((

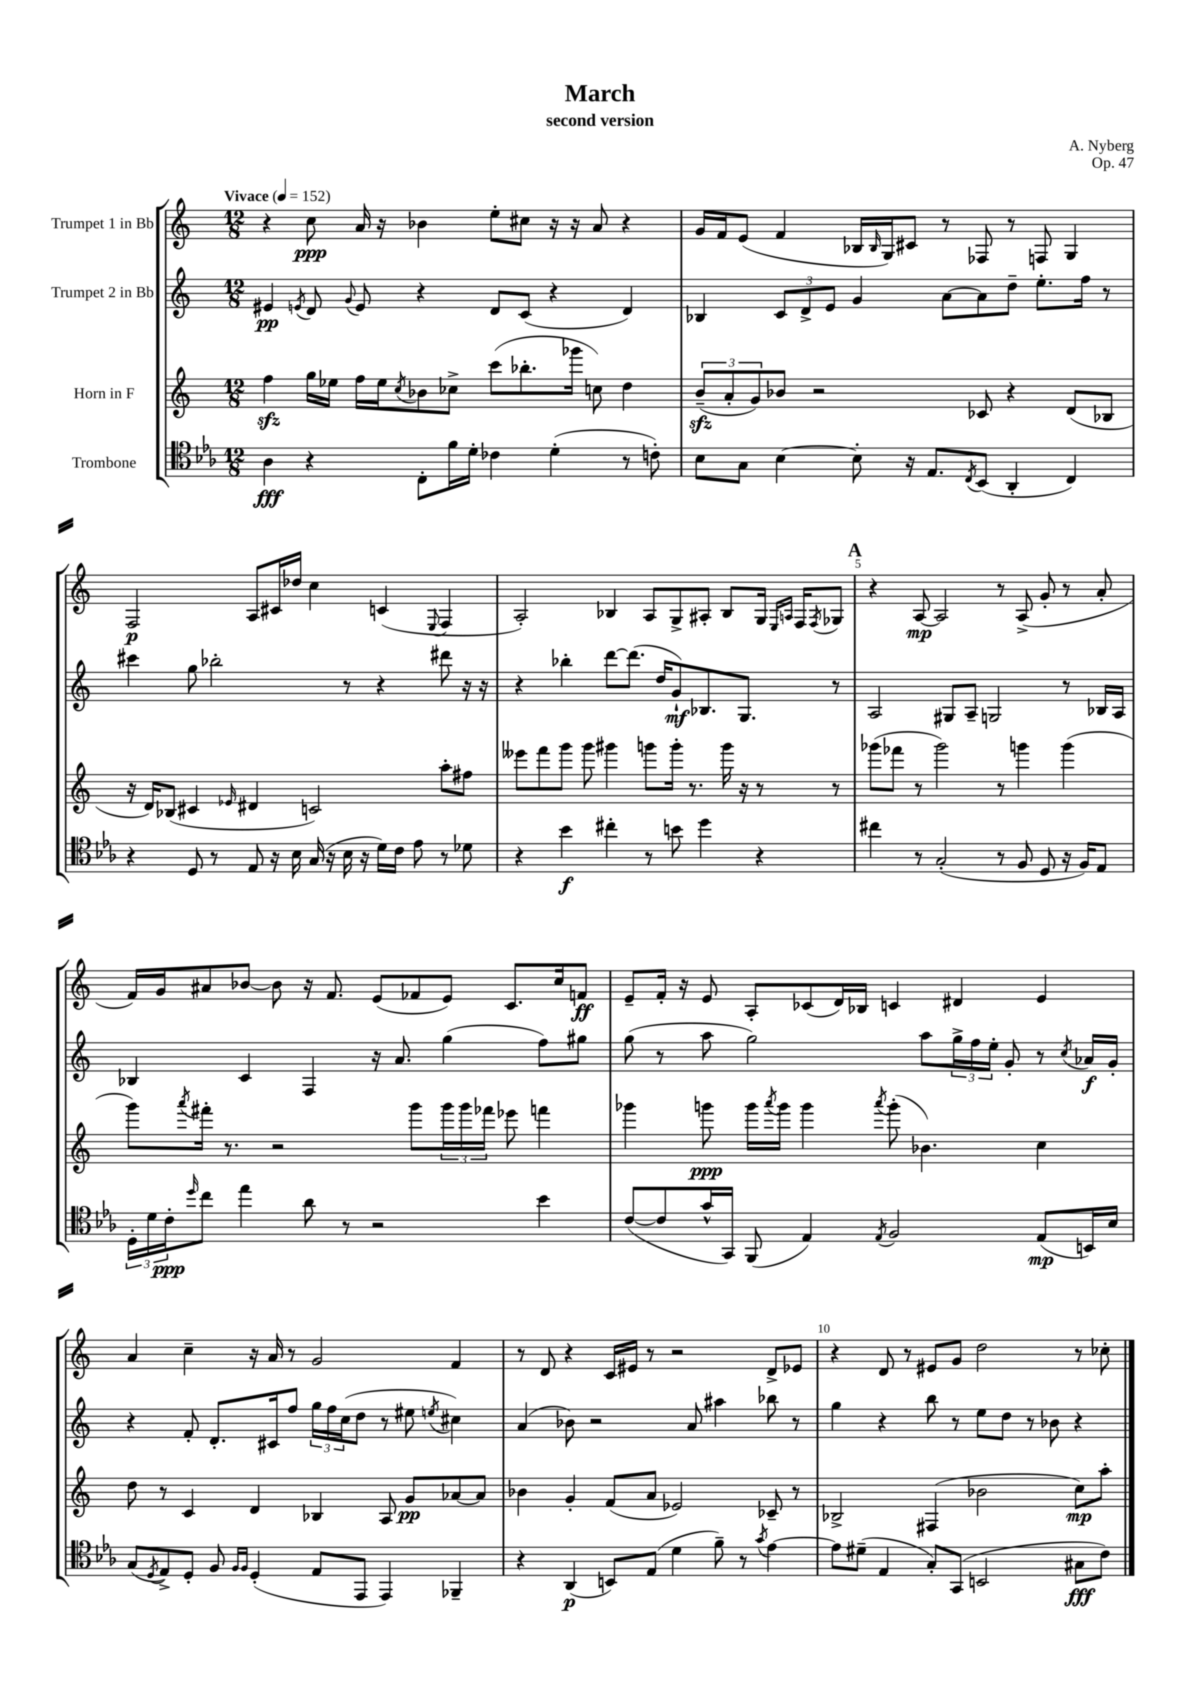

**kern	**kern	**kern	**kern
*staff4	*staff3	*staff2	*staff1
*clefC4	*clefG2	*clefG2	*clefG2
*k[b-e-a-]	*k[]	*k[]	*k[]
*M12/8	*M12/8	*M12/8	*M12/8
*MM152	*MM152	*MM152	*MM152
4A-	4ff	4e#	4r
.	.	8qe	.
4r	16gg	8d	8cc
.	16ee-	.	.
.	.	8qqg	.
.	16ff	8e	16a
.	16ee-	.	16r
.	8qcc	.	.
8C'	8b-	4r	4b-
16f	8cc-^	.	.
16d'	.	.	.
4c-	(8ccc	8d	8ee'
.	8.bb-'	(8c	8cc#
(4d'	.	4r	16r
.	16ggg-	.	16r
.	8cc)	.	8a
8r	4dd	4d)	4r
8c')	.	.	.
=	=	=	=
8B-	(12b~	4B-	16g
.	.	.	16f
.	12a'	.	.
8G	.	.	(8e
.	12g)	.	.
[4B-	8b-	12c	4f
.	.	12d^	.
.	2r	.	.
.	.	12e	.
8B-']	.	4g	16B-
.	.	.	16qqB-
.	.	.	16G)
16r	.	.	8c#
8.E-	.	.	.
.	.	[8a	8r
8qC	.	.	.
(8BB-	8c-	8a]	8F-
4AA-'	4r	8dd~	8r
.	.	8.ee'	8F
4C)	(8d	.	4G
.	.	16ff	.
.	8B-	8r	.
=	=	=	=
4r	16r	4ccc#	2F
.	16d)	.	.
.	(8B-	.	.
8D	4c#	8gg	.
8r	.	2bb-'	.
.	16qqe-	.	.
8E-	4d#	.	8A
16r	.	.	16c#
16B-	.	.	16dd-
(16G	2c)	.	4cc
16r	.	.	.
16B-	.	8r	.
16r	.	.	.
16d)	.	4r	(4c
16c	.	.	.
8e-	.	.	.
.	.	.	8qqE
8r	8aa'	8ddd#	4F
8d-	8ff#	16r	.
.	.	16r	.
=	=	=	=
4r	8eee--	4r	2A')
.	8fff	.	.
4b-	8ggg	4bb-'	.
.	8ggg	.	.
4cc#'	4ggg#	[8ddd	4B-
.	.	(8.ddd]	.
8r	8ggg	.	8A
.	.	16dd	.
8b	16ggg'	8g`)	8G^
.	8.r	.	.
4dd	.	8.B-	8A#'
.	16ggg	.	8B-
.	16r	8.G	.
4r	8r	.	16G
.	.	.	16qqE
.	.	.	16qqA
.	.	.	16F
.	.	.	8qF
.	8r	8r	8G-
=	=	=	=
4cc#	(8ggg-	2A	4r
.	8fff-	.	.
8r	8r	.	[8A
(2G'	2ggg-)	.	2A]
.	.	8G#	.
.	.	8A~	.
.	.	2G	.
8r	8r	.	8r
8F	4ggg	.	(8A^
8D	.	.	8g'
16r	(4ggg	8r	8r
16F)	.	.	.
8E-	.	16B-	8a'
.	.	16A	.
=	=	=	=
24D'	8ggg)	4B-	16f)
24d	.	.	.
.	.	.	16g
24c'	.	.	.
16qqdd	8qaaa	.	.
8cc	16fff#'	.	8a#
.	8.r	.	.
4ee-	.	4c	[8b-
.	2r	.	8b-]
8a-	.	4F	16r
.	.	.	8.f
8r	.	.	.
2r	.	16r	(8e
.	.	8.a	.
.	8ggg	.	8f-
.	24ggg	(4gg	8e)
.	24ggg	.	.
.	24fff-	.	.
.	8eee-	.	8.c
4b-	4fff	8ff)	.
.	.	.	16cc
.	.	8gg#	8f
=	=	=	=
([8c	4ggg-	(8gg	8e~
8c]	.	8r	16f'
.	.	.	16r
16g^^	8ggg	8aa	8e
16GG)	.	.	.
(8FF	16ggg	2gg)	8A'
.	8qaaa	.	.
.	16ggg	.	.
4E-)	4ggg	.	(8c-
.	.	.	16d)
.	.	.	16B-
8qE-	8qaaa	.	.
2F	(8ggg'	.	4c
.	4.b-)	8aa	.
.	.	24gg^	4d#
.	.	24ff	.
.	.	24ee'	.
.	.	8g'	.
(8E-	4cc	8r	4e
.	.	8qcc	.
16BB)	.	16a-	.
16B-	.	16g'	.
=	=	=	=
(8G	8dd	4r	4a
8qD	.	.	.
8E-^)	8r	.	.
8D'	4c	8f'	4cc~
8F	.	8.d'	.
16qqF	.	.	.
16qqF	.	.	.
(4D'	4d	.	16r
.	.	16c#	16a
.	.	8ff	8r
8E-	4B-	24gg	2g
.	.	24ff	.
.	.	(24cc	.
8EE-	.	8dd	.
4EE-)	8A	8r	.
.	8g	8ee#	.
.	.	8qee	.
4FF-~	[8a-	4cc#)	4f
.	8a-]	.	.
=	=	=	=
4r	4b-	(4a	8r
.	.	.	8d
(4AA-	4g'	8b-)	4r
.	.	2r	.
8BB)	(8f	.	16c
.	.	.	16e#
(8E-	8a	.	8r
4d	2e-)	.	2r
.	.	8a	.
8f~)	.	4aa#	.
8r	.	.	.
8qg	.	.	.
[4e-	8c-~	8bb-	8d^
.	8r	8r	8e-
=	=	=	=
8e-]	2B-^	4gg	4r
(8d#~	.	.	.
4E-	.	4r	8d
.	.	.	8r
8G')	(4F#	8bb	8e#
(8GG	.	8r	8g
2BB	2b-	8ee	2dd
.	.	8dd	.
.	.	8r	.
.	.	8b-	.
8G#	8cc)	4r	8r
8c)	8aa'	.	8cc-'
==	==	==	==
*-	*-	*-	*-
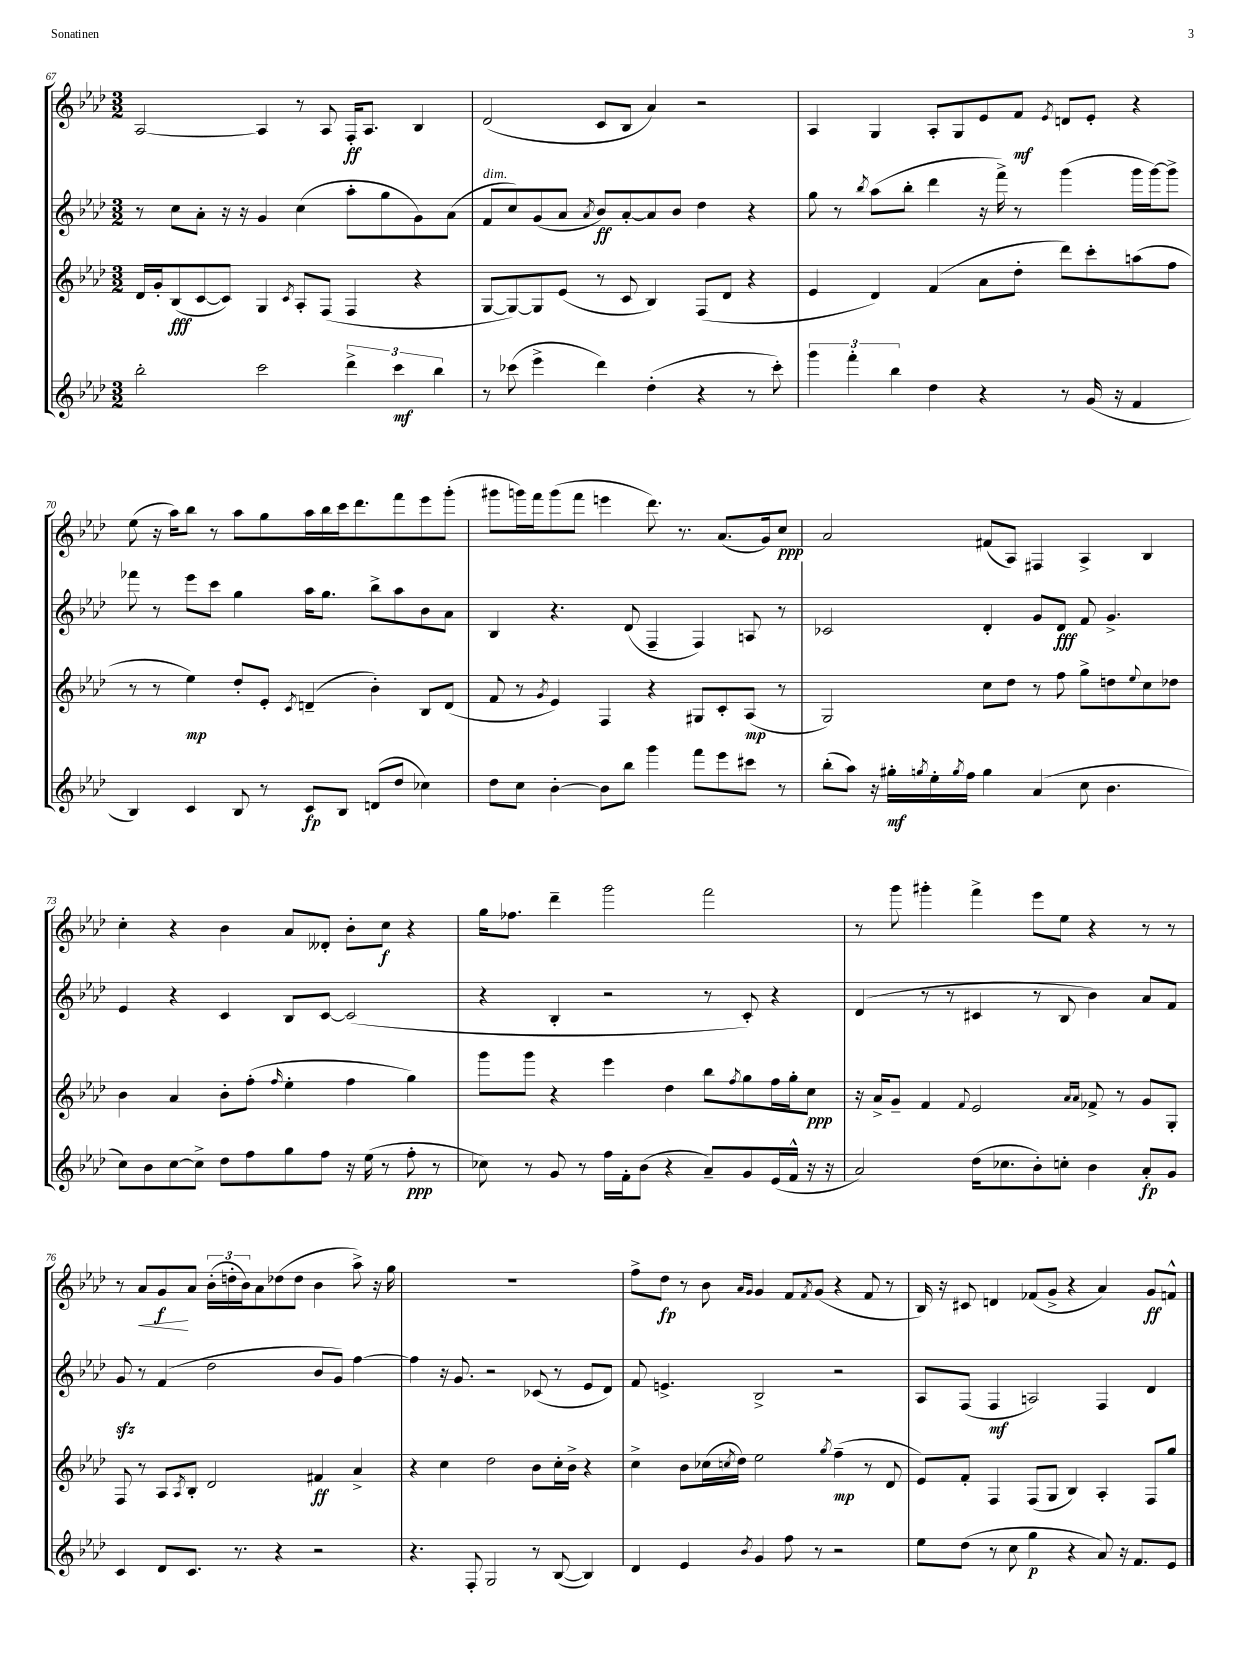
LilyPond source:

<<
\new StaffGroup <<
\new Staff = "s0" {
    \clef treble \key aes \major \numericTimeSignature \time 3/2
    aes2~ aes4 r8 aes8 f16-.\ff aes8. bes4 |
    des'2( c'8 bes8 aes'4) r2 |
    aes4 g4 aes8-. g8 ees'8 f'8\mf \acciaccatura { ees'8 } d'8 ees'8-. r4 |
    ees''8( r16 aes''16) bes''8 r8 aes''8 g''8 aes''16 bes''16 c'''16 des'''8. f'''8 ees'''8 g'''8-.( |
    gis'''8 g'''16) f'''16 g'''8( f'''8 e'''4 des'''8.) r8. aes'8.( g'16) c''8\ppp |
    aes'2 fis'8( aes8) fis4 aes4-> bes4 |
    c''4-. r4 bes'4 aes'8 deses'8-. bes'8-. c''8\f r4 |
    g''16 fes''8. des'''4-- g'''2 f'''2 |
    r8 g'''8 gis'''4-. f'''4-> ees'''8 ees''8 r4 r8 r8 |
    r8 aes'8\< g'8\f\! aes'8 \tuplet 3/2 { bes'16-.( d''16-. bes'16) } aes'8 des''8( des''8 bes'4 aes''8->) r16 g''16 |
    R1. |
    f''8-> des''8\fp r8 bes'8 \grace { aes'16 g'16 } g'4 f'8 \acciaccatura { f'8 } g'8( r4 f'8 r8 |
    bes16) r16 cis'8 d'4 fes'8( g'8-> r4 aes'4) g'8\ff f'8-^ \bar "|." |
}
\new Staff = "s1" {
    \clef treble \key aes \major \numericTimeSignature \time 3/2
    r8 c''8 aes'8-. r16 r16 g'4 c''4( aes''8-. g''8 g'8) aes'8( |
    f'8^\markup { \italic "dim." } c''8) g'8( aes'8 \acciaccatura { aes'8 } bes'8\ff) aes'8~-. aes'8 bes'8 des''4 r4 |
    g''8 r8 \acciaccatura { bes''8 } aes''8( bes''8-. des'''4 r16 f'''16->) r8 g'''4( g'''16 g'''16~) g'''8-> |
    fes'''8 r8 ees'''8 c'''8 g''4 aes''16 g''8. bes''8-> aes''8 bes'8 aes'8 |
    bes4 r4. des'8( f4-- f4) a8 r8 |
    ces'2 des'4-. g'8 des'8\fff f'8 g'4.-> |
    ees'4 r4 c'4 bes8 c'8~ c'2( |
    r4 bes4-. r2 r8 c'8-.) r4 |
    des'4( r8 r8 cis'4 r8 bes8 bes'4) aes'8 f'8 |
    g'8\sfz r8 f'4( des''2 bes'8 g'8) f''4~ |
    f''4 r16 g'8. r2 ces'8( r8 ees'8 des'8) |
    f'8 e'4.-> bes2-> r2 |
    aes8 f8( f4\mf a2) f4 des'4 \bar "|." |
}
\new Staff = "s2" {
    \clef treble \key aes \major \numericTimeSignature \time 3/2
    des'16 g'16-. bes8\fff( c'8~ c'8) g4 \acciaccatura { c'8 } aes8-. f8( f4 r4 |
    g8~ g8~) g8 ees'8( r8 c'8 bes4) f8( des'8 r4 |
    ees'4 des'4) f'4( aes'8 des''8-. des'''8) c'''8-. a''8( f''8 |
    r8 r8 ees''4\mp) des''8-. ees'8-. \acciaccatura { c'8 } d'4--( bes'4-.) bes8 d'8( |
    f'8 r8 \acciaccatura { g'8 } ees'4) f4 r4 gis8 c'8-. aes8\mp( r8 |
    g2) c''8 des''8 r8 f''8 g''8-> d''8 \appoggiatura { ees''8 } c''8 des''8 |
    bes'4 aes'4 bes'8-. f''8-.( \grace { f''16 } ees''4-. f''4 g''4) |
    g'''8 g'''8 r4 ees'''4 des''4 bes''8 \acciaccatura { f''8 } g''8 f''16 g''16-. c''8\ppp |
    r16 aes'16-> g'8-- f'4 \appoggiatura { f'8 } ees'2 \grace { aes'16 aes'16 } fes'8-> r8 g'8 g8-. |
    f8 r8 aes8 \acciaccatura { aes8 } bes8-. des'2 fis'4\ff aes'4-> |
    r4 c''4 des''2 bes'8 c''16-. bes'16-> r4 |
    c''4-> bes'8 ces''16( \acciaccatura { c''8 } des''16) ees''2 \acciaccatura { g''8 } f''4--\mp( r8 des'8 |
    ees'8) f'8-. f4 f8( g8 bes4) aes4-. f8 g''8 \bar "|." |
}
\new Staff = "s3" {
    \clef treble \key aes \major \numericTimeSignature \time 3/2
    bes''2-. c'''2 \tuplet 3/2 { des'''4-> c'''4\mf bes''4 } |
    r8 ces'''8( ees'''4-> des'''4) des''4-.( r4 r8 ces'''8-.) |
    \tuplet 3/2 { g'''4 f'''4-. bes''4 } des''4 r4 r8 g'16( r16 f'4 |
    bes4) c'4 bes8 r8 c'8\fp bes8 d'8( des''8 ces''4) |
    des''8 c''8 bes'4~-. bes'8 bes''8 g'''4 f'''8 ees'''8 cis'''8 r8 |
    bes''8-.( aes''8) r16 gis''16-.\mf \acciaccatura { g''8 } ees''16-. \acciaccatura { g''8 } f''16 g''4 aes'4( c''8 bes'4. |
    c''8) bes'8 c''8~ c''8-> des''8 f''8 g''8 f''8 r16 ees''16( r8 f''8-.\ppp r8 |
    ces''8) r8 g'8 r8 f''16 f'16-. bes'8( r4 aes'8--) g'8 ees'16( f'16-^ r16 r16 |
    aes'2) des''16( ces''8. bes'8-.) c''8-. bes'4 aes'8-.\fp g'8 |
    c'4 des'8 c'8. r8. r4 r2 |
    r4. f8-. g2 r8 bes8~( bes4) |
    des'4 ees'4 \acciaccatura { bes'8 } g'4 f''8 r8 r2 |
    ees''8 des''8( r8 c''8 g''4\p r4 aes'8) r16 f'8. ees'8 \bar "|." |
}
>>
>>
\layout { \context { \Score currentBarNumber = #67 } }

))

*Job:*
Find every line in the listing above that contains the string "appoggiatura" and copy each such line in full. Match case exactly.

*Answer below:*
    g2) c''8 des''8 r8 f''8 g''8-> d''8 \appoggiatura { ees''8 } c''8 des''8 |
    r16 aes'16-> g'8-- f'4 \appoggiatura { f'8 } ees'2 \grace { aes'16 aes'16 } fes'8-> r8 g'8 g8-. |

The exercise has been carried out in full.